REQUIREMENT: The answer must consist of every line in the records that contains the word "LEVEL".

::::::::::

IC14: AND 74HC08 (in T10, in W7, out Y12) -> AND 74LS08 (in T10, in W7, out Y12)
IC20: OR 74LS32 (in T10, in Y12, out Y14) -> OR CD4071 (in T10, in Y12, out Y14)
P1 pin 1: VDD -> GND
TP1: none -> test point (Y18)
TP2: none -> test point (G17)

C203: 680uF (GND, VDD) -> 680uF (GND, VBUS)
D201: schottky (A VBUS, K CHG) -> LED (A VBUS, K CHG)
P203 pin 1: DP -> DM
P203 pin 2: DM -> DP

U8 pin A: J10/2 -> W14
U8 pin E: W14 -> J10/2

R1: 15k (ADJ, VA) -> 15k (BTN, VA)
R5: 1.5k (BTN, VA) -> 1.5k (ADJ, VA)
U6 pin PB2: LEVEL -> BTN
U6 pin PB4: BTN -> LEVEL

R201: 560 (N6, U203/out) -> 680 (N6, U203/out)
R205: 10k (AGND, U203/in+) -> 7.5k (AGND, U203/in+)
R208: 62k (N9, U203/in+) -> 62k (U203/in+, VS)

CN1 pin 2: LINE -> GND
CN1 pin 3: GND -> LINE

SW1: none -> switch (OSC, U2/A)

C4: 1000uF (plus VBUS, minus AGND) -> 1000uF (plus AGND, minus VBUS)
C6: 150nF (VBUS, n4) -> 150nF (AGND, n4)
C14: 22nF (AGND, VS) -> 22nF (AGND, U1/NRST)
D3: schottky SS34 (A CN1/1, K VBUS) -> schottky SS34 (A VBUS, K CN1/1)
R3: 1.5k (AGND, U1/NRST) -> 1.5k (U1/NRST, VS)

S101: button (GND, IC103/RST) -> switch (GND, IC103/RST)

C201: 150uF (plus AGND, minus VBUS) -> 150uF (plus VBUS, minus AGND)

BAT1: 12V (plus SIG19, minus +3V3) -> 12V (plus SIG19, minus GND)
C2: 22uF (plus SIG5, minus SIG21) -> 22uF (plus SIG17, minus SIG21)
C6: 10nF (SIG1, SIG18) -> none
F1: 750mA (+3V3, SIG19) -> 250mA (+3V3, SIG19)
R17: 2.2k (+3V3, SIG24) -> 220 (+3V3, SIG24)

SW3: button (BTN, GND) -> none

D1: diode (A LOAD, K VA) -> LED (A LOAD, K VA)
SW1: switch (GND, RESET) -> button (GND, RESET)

::::::::::

RESULT FOR THIS EXERCISE:
U6 pin PB2: LEVEL -> BTN
U6 pin PB4: BTN -> LEVEL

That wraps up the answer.